[Exercise data — start]

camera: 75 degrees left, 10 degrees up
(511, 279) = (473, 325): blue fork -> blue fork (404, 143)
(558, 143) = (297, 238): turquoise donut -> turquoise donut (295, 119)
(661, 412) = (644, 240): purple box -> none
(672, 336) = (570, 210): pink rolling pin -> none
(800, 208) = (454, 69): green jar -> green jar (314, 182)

[Exercise data — finish]
[Exercise data — start]

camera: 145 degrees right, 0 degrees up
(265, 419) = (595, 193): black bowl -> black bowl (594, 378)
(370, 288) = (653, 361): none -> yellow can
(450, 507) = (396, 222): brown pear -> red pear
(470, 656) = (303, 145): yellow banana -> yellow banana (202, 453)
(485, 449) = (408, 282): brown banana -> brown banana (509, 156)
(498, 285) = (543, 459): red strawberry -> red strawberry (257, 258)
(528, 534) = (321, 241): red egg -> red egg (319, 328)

[Exercise data — finish]

Brief:
Please, from the material above, copy only the lines from the line with "camera: 75 degrees left, 10 degrees up" up to and including the line with "(672, 336) = (570, 210): pink", exactly as written.

Response to this task:
camera: 75 degrees left, 10 degrees up
(511, 279) = (473, 325): blue fork -> blue fork (404, 143)
(558, 143) = (297, 238): turquoise donut -> turquoise donut (295, 119)
(661, 412) = (644, 240): purple box -> none
(672, 336) = (570, 210): pink rolling pin -> none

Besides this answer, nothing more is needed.